Task inputs below:

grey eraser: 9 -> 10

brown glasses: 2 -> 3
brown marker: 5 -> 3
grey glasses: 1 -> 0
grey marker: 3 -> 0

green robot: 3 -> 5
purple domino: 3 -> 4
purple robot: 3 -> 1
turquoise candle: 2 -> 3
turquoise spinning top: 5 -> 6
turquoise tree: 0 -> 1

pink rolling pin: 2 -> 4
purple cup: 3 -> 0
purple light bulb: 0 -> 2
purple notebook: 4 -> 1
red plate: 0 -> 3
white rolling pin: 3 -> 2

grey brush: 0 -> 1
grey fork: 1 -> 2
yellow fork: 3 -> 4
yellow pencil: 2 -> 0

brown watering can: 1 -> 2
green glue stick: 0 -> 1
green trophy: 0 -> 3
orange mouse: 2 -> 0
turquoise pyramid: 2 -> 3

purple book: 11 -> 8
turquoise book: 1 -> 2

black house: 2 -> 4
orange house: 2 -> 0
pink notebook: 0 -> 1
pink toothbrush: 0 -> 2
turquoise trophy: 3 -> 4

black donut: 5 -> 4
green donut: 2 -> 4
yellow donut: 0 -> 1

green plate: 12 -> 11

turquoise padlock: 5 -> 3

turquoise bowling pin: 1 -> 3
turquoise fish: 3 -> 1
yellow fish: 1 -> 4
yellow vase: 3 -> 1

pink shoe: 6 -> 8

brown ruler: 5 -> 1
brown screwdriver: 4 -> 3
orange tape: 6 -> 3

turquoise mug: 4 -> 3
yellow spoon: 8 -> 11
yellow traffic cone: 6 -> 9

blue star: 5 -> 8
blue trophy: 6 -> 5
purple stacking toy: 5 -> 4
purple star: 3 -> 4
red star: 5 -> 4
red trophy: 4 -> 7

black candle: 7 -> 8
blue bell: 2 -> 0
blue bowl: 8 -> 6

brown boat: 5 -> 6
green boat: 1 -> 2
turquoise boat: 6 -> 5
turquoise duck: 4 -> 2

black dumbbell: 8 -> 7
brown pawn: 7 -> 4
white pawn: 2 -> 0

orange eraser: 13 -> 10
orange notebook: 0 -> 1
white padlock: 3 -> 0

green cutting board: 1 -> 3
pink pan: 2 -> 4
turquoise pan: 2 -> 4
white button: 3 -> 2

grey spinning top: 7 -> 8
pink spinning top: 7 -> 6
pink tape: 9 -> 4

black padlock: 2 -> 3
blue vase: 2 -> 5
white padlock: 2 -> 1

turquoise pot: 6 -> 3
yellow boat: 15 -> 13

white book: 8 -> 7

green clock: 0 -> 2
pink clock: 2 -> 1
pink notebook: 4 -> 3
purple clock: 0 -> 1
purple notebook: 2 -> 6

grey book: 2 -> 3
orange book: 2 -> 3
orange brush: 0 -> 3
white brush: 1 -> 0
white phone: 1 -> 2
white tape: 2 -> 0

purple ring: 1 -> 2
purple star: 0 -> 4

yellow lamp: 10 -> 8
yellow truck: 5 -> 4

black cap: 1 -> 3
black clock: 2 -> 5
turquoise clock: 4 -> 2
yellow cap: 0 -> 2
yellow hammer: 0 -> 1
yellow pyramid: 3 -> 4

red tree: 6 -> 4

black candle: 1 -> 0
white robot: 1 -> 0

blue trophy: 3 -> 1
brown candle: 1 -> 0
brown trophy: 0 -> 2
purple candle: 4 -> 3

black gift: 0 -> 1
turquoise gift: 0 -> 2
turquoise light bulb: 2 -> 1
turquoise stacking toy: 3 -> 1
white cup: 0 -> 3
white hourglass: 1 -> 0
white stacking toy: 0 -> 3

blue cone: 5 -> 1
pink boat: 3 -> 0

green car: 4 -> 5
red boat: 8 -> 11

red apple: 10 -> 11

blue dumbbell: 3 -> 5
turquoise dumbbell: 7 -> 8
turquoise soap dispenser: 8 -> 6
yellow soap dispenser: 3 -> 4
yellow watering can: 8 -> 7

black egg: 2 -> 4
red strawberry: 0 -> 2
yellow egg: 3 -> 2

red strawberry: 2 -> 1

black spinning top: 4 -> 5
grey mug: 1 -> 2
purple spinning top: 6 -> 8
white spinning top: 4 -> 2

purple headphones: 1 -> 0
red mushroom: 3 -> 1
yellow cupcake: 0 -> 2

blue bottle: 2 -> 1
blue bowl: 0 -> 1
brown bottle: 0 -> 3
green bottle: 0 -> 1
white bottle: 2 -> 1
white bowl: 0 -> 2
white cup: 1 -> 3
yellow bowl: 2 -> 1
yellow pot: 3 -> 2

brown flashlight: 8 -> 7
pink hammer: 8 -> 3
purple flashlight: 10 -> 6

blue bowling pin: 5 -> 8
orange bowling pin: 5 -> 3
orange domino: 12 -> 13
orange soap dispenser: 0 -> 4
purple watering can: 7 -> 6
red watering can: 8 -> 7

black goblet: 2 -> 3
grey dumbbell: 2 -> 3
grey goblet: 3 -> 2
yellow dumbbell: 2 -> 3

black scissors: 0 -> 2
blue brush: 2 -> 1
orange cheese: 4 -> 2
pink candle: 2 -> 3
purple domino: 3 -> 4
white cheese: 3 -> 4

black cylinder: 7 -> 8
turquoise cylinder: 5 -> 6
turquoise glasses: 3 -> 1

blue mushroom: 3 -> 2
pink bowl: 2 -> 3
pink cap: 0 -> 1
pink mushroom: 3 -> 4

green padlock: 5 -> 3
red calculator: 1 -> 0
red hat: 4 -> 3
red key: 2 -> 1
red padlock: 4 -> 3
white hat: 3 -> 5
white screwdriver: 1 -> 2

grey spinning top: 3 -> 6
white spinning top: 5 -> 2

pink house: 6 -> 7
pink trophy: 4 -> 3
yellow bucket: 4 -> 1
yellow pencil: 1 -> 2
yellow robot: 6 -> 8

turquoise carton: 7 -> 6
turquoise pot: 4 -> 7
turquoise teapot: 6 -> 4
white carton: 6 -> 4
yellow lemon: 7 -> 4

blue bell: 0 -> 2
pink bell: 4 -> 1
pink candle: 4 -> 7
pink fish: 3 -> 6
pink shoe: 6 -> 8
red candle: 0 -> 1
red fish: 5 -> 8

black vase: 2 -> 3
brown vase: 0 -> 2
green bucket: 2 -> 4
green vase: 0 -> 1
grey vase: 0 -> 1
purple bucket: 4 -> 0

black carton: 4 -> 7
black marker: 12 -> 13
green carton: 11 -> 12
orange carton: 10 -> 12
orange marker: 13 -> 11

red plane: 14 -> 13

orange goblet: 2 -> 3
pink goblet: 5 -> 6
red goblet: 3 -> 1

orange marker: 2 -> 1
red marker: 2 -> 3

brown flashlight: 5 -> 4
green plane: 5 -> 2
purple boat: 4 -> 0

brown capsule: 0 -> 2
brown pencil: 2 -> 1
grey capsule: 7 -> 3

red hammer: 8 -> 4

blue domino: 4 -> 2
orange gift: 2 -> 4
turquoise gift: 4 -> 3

End of Task inputs.

● Task description: Retype the data in full, and keep every line identical to the original.

● Response to this exercise:
grey eraser: 9 -> 10

brown glasses: 2 -> 3
brown marker: 5 -> 3
grey glasses: 1 -> 0
grey marker: 3 -> 0

green robot: 3 -> 5
purple domino: 3 -> 4
purple robot: 3 -> 1
turquoise candle: 2 -> 3
turquoise spinning top: 5 -> 6
turquoise tree: 0 -> 1

pink rolling pin: 2 -> 4
purple cup: 3 -> 0
purple light bulb: 0 -> 2
purple notebook: 4 -> 1
red plate: 0 -> 3
white rolling pin: 3 -> 2

grey brush: 0 -> 1
grey fork: 1 -> 2
yellow fork: 3 -> 4
yellow pencil: 2 -> 0

brown watering can: 1 -> 2
green glue stick: 0 -> 1
green trophy: 0 -> 3
orange mouse: 2 -> 0
turquoise pyramid: 2 -> 3

purple book: 11 -> 8
turquoise book: 1 -> 2

black house: 2 -> 4
orange house: 2 -> 0
pink notebook: 0 -> 1
pink toothbrush: 0 -> 2
turquoise trophy: 3 -> 4

black donut: 5 -> 4
green donut: 2 -> 4
yellow donut: 0 -> 1

green plate: 12 -> 11

turquoise padlock: 5 -> 3

turquoise bowling pin: 1 -> 3
turquoise fish: 3 -> 1
yellow fish: 1 -> 4
yellow vase: 3 -> 1

pink shoe: 6 -> 8

brown ruler: 5 -> 1
brown screwdriver: 4 -> 3
orange tape: 6 -> 3

turquoise mug: 4 -> 3
yellow spoon: 8 -> 11
yellow traffic cone: 6 -> 9

blue star: 5 -> 8
blue trophy: 6 -> 5
purple stacking toy: 5 -> 4
purple star: 3 -> 4
red star: 5 -> 4
red trophy: 4 -> 7

black candle: 7 -> 8
blue bell: 2 -> 0
blue bowl: 8 -> 6

brown boat: 5 -> 6
green boat: 1 -> 2
turquoise boat: 6 -> 5
turquoise duck: 4 -> 2

black dumbbell: 8 -> 7
brown pawn: 7 -> 4
white pawn: 2 -> 0

orange eraser: 13 -> 10
orange notebook: 0 -> 1
white padlock: 3 -> 0

green cutting board: 1 -> 3
pink pan: 2 -> 4
turquoise pan: 2 -> 4
white button: 3 -> 2

grey spinning top: 7 -> 8
pink spinning top: 7 -> 6
pink tape: 9 -> 4

black padlock: 2 -> 3
blue vase: 2 -> 5
white padlock: 2 -> 1

turquoise pot: 6 -> 3
yellow boat: 15 -> 13

white book: 8 -> 7

green clock: 0 -> 2
pink clock: 2 -> 1
pink notebook: 4 -> 3
purple clock: 0 -> 1
purple notebook: 2 -> 6

grey book: 2 -> 3
orange book: 2 -> 3
orange brush: 0 -> 3
white brush: 1 -> 0
white phone: 1 -> 2
white tape: 2 -> 0

purple ring: 1 -> 2
purple star: 0 -> 4

yellow lamp: 10 -> 8
yellow truck: 5 -> 4

black cap: 1 -> 3
black clock: 2 -> 5
turquoise clock: 4 -> 2
yellow cap: 0 -> 2
yellow hammer: 0 -> 1
yellow pyramid: 3 -> 4

red tree: 6 -> 4

black candle: 1 -> 0
white robot: 1 -> 0

blue trophy: 3 -> 1
brown candle: 1 -> 0
brown trophy: 0 -> 2
purple candle: 4 -> 3

black gift: 0 -> 1
turquoise gift: 0 -> 2
turquoise light bulb: 2 -> 1
turquoise stacking toy: 3 -> 1
white cup: 0 -> 3
white hourglass: 1 -> 0
white stacking toy: 0 -> 3

blue cone: 5 -> 1
pink boat: 3 -> 0

green car: 4 -> 5
red boat: 8 -> 11

red apple: 10 -> 11

blue dumbbell: 3 -> 5
turquoise dumbbell: 7 -> 8
turquoise soap dispenser: 8 -> 6
yellow soap dispenser: 3 -> 4
yellow watering can: 8 -> 7

black egg: 2 -> 4
red strawberry: 0 -> 2
yellow egg: 3 -> 2

red strawberry: 2 -> 1

black spinning top: 4 -> 5
grey mug: 1 -> 2
purple spinning top: 6 -> 8
white spinning top: 4 -> 2

purple headphones: 1 -> 0
red mushroom: 3 -> 1
yellow cupcake: 0 -> 2

blue bottle: 2 -> 1
blue bowl: 0 -> 1
brown bottle: 0 -> 3
green bottle: 0 -> 1
white bottle: 2 -> 1
white bowl: 0 -> 2
white cup: 1 -> 3
yellow bowl: 2 -> 1
yellow pot: 3 -> 2

brown flashlight: 8 -> 7
pink hammer: 8 -> 3
purple flashlight: 10 -> 6

blue bowling pin: 5 -> 8
orange bowling pin: 5 -> 3
orange domino: 12 -> 13
orange soap dispenser: 0 -> 4
purple watering can: 7 -> 6
red watering can: 8 -> 7

black goblet: 2 -> 3
grey dumbbell: 2 -> 3
grey goblet: 3 -> 2
yellow dumbbell: 2 -> 3

black scissors: 0 -> 2
blue brush: 2 -> 1
orange cheese: 4 -> 2
pink candle: 2 -> 3
purple domino: 3 -> 4
white cheese: 3 -> 4

black cylinder: 7 -> 8
turquoise cylinder: 5 -> 6
turquoise glasses: 3 -> 1

blue mushroom: 3 -> 2
pink bowl: 2 -> 3
pink cap: 0 -> 1
pink mushroom: 3 -> 4

green padlock: 5 -> 3
red calculator: 1 -> 0
red hat: 4 -> 3
red key: 2 -> 1
red padlock: 4 -> 3
white hat: 3 -> 5
white screwdriver: 1 -> 2

grey spinning top: 3 -> 6
white spinning top: 5 -> 2

pink house: 6 -> 7
pink trophy: 4 -> 3
yellow bucket: 4 -> 1
yellow pencil: 1 -> 2
yellow robot: 6 -> 8

turquoise carton: 7 -> 6
turquoise pot: 4 -> 7
turquoise teapot: 6 -> 4
white carton: 6 -> 4
yellow lemon: 7 -> 4

blue bell: 0 -> 2
pink bell: 4 -> 1
pink candle: 4 -> 7
pink fish: 3 -> 6
pink shoe: 6 -> 8
red candle: 0 -> 1
red fish: 5 -> 8

black vase: 2 -> 3
brown vase: 0 -> 2
green bucket: 2 -> 4
green vase: 0 -> 1
grey vase: 0 -> 1
purple bucket: 4 -> 0

black carton: 4 -> 7
black marker: 12 -> 13
green carton: 11 -> 12
orange carton: 10 -> 12
orange marker: 13 -> 11

red plane: 14 -> 13

orange goblet: 2 -> 3
pink goblet: 5 -> 6
red goblet: 3 -> 1

orange marker: 2 -> 1
red marker: 2 -> 3

brown flashlight: 5 -> 4
green plane: 5 -> 2
purple boat: 4 -> 0

brown capsule: 0 -> 2
brown pencil: 2 -> 1
grey capsule: 7 -> 3

red hammer: 8 -> 4

blue domino: 4 -> 2
orange gift: 2 -> 4
turquoise gift: 4 -> 3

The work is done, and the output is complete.